- The task: The data below should be restated word for word, pictures omitted.

Stored data
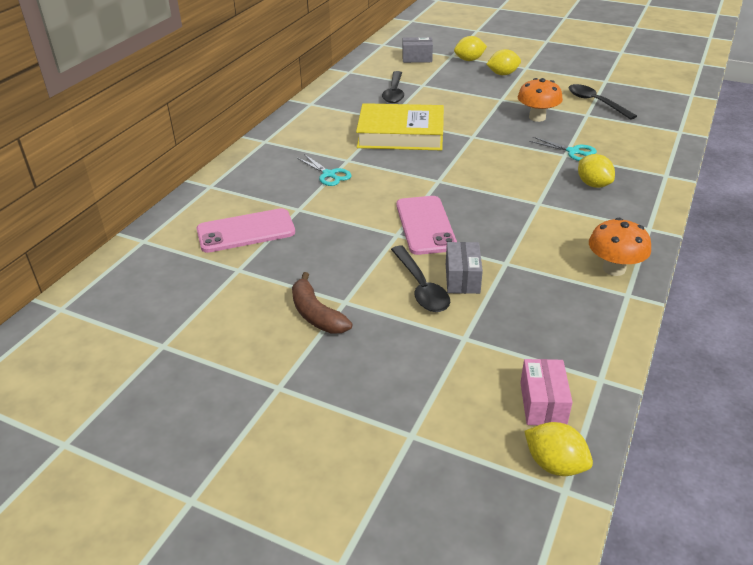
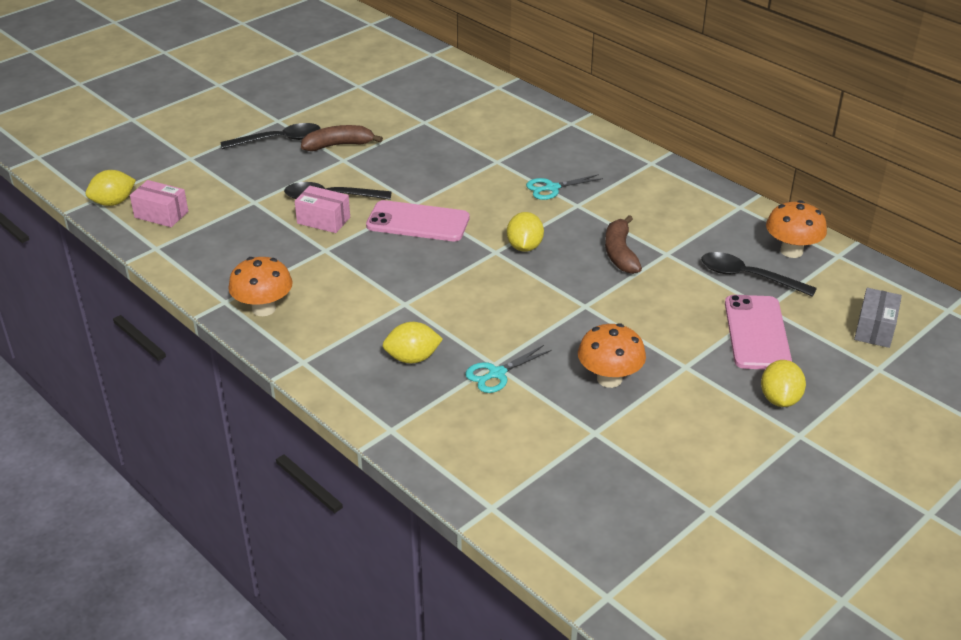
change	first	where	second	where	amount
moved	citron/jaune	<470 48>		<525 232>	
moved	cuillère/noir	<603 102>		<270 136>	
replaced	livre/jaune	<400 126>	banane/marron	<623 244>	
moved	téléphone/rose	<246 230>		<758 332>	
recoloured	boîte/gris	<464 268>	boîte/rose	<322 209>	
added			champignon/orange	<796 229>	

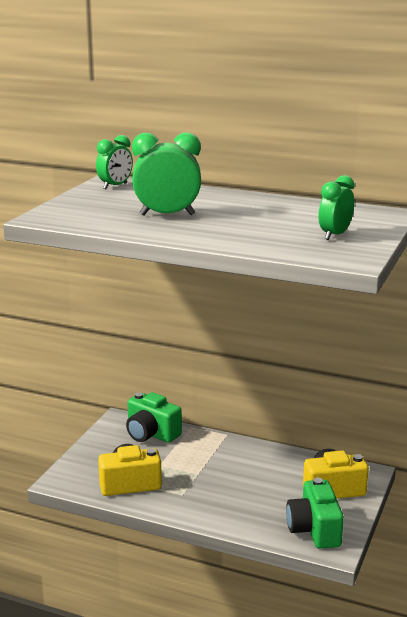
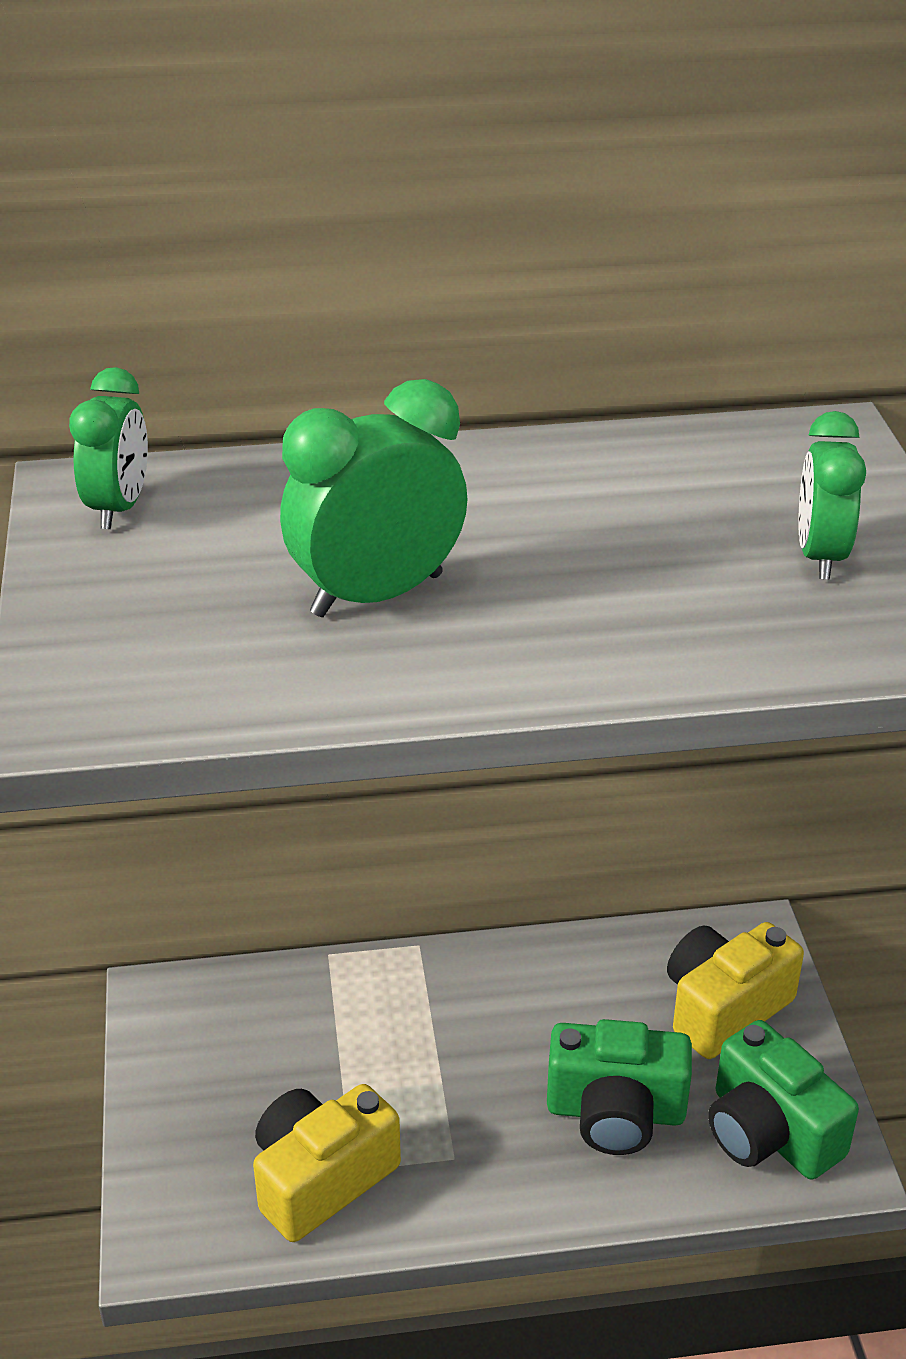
change	first	where	second	where	amount
moved	appareil photo/vert	<154 417>		<619 1087>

- Written answer:
change	first	where	second	where	amount
moved	citron/jaune	<470 48>		<525 232>	
moved	cuillère/noir	<603 102>		<270 136>	
replaced	livre/jaune	<400 126>	banane/marron	<623 244>	
moved	téléphone/rose	<246 230>		<758 332>	
recoloured	boîte/gris	<464 268>	boîte/rose	<322 209>	
added			champignon/orange	<796 229>	

change	first	where	second	where	amount
moved	appareil photo/vert	<154 417>		<619 1087>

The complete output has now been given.